• [SOURCE DATA]
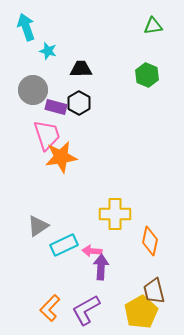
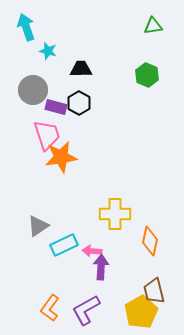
orange L-shape: rotated 8 degrees counterclockwise
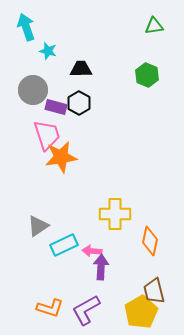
green triangle: moved 1 px right
orange L-shape: rotated 108 degrees counterclockwise
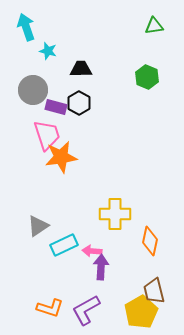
green hexagon: moved 2 px down
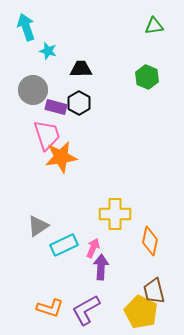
pink arrow: moved 1 px right, 3 px up; rotated 108 degrees clockwise
yellow pentagon: rotated 16 degrees counterclockwise
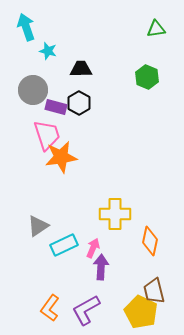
green triangle: moved 2 px right, 3 px down
orange L-shape: rotated 108 degrees clockwise
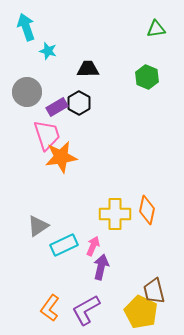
black trapezoid: moved 7 px right
gray circle: moved 6 px left, 2 px down
purple rectangle: moved 1 px right; rotated 45 degrees counterclockwise
orange diamond: moved 3 px left, 31 px up
pink arrow: moved 2 px up
purple arrow: rotated 10 degrees clockwise
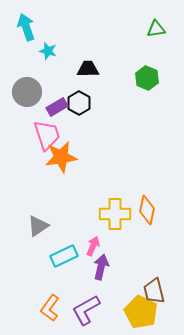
green hexagon: moved 1 px down
cyan rectangle: moved 11 px down
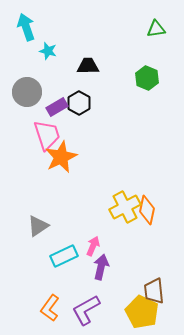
black trapezoid: moved 3 px up
orange star: rotated 16 degrees counterclockwise
yellow cross: moved 10 px right, 7 px up; rotated 28 degrees counterclockwise
brown trapezoid: rotated 8 degrees clockwise
yellow pentagon: moved 1 px right
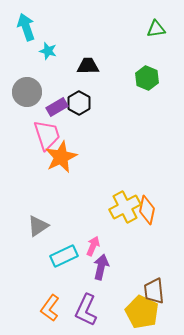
purple L-shape: rotated 36 degrees counterclockwise
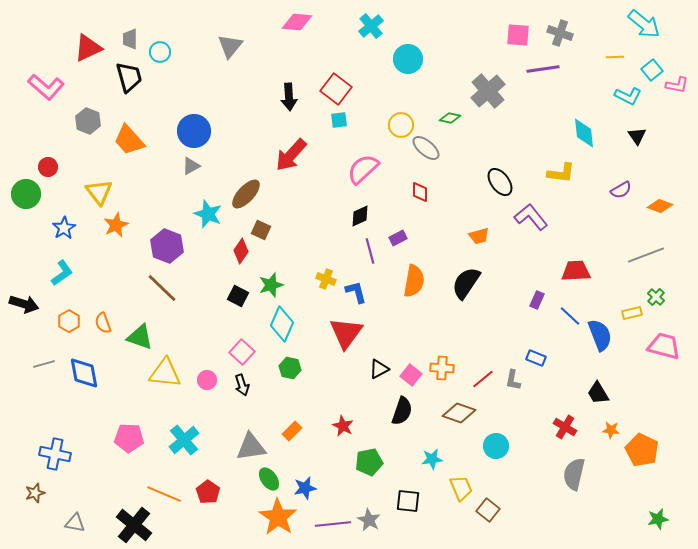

• [OBJECTIVE]
Write out every line of the material above exactly as it appears, leaving out the pictures.

• [FINAL RESULT]
orange L-shape: rotated 8 degrees counterclockwise
green triangle: moved 1 px right
orange L-shape: rotated 108 degrees counterclockwise
green hexagon: moved 2 px down
pink arrow: moved 1 px right, 3 px up; rotated 108 degrees clockwise
yellow pentagon: rotated 16 degrees counterclockwise
green triangle: moved 2 px right, 3 px down
orange L-shape: rotated 108 degrees clockwise
black trapezoid: moved 7 px right
gray circle: moved 6 px left, 2 px down
purple rectangle: moved 1 px right; rotated 45 degrees counterclockwise
orange diamond: moved 3 px left, 31 px up
pink arrow: moved 2 px up
purple arrow: rotated 10 degrees clockwise
green hexagon: moved 1 px down
cyan rectangle: moved 11 px down
black trapezoid: moved 3 px up
orange star: rotated 16 degrees counterclockwise
yellow cross: moved 10 px right, 7 px up; rotated 28 degrees counterclockwise
brown trapezoid: rotated 8 degrees clockwise
yellow pentagon: moved 1 px right
purple L-shape: rotated 36 degrees counterclockwise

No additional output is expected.